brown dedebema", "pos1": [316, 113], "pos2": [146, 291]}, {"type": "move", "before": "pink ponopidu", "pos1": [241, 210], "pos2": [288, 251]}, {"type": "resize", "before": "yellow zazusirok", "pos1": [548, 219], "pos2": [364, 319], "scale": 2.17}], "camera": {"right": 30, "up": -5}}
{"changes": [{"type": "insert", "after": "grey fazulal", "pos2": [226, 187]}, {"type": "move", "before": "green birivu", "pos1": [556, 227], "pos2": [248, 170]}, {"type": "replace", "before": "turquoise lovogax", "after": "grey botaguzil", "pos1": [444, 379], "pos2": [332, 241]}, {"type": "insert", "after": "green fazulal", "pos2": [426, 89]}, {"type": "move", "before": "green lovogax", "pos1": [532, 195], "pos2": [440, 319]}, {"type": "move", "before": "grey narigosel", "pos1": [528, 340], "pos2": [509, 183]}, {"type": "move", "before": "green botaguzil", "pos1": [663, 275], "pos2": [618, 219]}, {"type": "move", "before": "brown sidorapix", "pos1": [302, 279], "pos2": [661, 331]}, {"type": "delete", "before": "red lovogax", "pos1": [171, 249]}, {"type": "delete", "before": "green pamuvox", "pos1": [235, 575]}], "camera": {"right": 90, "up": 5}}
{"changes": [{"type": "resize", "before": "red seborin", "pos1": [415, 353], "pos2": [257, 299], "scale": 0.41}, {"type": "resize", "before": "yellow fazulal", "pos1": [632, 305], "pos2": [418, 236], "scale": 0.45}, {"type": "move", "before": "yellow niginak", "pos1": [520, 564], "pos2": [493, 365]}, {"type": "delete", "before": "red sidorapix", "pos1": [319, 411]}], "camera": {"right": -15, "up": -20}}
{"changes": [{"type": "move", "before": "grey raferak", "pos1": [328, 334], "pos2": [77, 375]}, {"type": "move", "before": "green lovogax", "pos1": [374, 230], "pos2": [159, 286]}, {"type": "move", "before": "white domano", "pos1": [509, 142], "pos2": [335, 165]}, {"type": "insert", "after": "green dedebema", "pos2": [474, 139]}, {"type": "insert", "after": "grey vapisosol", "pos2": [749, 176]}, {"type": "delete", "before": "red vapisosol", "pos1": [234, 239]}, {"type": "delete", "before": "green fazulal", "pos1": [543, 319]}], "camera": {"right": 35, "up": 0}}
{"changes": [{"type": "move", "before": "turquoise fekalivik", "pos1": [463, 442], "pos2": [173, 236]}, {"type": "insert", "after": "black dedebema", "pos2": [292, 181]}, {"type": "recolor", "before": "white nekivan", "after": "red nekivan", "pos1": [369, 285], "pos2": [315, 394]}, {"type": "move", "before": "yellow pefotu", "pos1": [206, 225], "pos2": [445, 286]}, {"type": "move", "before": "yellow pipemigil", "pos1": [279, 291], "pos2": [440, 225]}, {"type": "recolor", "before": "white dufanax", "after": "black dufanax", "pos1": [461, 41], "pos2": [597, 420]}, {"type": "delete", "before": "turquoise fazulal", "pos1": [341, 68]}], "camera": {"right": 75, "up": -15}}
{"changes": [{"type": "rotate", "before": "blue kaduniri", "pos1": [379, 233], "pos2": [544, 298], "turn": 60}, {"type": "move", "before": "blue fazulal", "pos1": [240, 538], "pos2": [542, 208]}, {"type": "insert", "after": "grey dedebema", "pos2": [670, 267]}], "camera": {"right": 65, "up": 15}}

● **Problem**:
Word for word, print the listing above once more.

● **Written solution**:
brown dedebema", "pos1": [316, 113], "pos2": [146, 291]}, {"type": "move", "before": "pink ponopidu", "pos1": [241, 210], "pos2": [288, 251]}, {"type": "resize", "before": "yellow zazusirok", "pos1": [548, 219], "pos2": [364, 319], "scale": 2.17}], "camera": {"right": 30, "up": -5}}
{"changes": [{"type": "insert", "after": "grey fazulal", "pos2": [226, 187]}, {"type": "move", "before": "green birivu", "pos1": [556, 227], "pos2": [248, 170]}, {"type": "replace", "before": "turquoise lovogax", "after": "grey botaguzil", "pos1": [444, 379], "pos2": [332, 241]}, {"type": "insert", "after": "green fazulal", "pos2": [426, 89]}, {"type": "move", "before": "green lovogax", "pos1": [532, 195], "pos2": [440, 319]}, {"type": "move", "before": "grey narigosel", "pos1": [528, 340], "pos2": [509, 183]}, {"type": "move", "before": "green botaguzil", "pos1": [663, 275], "pos2": [618, 219]}, {"type": "move", "before": "brown sidorapix", "pos1": [302, 279], "pos2": [661, 331]}, {"type": "delete", "before": "red lovogax", "pos1": [171, 249]}, {"type": "delete", "before": "green pamuvox", "pos1": [235, 575]}], "camera": {"right": 90, "up": 5}}
{"changes": [{"type": "resize", "before": "red seborin", "pos1": [415, 353], "pos2": [257, 299], "scale": 0.41}, {"type": "resize", "before": "yellow fazulal", "pos1": [632, 305], "pos2": [418, 236], "scale": 0.45}, {"type": "move", "before": "yellow niginak", "pos1": [520, 564], "pos2": [493, 365]}, {"type": "delete", "before": "red sidorapix", "pos1": [319, 411]}], "camera": {"right": -15, "up": -20}}
{"changes": [{"type": "move", "before": "grey raferak", "pos1": [328, 334], "pos2": [77, 375]}, {"type": "move", "before": "green lovogax", "pos1": [374, 230], "pos2": [159, 286]}, {"type": "move", "before": "white domano", "pos1": [509, 142], "pos2": [335, 165]}, {"type": "insert", "after": "green dedebema", "pos2": [474, 139]}, {"type": "insert", "after": "grey vapisosol", "pos2": [749, 176]}, {"type": "delete", "before": "red vapisosol", "pos1": [234, 239]}, {"type": "delete", "before": "green fazulal", "pos1": [543, 319]}], "camera": {"right": 35, "up": 0}}
{"changes": [{"type": "move", "before": "turquoise fekalivik", "pos1": [463, 442], "pos2": [173, 236]}, {"type": "insert", "after": "black dedebema", "pos2": [292, 181]}, {"type": "recolor", "before": "white nekivan", "after": "red nekivan", "pos1": [369, 285], "pos2": [315, 394]}, {"type": "move", "before": "yellow pefotu", "pos1": [206, 225], "pos2": [445, 286]}, {"type": "move", "before": "yellow pipemigil", "pos1": [279, 291], "pos2": [440, 225]}, {"type": "recolor", "before": "white dufanax", "after": "black dufanax", "pos1": [461, 41], "pos2": [597, 420]}, {"type": "delete", "before": "turquoise fazulal", "pos1": [341, 68]}], "camera": {"right": 75, "up": -15}}
{"changes": [{"type": "rotate", "before": "blue kaduniri", "pos1": [379, 233], "pos2": [544, 298], "turn": 60}, {"type": "move", "before": "blue fazulal", "pos1": [240, 538], "pos2": [542, 208]}, {"type": "insert", "after": "grey dedebema", "pos2": [670, 267]}], "camera": {"right": 65, "up": 15}}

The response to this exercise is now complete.